TASK DETAILS: What is needed is an exact repeat of the lines from the line containing "R10: 1.8k (AGND, VB) -> 1.8k (AGND, VBUS)" through the final line of the entries below, and nothing else.

DATA SECTION:
# # #

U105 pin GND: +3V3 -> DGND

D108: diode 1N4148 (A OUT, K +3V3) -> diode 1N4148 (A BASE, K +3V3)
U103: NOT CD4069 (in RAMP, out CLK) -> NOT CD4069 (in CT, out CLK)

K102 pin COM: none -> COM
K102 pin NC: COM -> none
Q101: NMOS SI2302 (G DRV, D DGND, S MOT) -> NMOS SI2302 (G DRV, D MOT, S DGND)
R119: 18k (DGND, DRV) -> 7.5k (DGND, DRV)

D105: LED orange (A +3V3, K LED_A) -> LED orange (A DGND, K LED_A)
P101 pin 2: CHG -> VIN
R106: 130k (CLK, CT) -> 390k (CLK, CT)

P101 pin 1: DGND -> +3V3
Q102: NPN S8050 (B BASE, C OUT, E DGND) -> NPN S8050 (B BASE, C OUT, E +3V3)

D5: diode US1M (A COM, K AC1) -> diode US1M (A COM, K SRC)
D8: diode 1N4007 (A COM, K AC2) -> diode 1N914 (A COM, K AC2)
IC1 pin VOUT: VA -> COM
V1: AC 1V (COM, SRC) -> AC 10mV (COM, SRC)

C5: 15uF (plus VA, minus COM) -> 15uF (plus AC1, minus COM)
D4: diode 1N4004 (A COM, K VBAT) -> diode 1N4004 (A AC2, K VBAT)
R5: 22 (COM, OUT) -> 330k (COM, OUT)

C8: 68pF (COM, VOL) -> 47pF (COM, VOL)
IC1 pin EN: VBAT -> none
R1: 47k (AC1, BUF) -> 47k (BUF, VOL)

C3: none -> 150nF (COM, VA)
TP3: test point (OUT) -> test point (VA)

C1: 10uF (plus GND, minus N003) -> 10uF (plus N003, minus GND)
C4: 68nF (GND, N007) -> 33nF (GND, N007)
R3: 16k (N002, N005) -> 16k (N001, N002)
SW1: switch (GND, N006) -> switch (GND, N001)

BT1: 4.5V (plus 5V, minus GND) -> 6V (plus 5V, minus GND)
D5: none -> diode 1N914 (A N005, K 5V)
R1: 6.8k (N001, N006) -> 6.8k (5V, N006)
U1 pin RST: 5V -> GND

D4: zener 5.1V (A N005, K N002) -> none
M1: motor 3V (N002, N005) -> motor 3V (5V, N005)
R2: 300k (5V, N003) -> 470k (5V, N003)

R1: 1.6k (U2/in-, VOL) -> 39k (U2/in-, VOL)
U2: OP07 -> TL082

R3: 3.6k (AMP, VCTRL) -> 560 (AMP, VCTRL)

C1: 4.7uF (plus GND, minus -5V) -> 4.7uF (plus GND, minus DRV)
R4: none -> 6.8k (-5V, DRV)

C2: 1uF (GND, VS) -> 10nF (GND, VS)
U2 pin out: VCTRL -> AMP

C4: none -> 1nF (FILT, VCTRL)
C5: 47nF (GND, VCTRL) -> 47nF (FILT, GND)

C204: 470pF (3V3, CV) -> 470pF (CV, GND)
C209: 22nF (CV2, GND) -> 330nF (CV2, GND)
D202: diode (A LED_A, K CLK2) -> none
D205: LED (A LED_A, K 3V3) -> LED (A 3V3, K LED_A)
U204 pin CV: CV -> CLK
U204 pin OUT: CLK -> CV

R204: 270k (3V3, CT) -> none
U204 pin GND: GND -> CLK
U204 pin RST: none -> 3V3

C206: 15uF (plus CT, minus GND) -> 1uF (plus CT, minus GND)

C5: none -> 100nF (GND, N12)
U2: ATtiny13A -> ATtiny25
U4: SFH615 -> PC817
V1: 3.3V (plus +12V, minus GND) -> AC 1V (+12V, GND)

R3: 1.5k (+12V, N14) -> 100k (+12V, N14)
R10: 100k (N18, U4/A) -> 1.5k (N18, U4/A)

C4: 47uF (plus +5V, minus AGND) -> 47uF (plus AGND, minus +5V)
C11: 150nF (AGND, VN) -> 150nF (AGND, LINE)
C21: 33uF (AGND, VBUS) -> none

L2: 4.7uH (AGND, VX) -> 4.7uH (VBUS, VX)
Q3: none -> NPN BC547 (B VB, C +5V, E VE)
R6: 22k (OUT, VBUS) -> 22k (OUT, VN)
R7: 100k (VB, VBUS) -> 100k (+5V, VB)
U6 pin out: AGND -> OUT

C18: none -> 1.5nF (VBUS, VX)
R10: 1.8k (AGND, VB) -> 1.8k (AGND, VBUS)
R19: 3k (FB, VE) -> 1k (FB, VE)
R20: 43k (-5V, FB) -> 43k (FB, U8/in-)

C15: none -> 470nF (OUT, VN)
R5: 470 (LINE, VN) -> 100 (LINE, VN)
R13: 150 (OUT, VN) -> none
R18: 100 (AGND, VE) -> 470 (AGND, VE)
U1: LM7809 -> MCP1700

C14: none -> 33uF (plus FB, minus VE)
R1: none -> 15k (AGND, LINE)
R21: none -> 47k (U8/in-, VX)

# # #

RESPONSE TO THE EXERCISE:
R10: 1.8k (AGND, VB) -> 1.8k (AGND, VBUS)
R19: 3k (FB, VE) -> 1k (FB, VE)
R20: 43k (-5V, FB) -> 43k (FB, U8/in-)

C15: none -> 470nF (OUT, VN)
R5: 470 (LINE, VN) -> 100 (LINE, VN)
R13: 150 (OUT, VN) -> none
R18: 100 (AGND, VE) -> 470 (AGND, VE)
U1: LM7809 -> MCP1700

C14: none -> 33uF (plus FB, minus VE)
R1: none -> 15k (AGND, LINE)
R21: none -> 47k (U8/in-, VX)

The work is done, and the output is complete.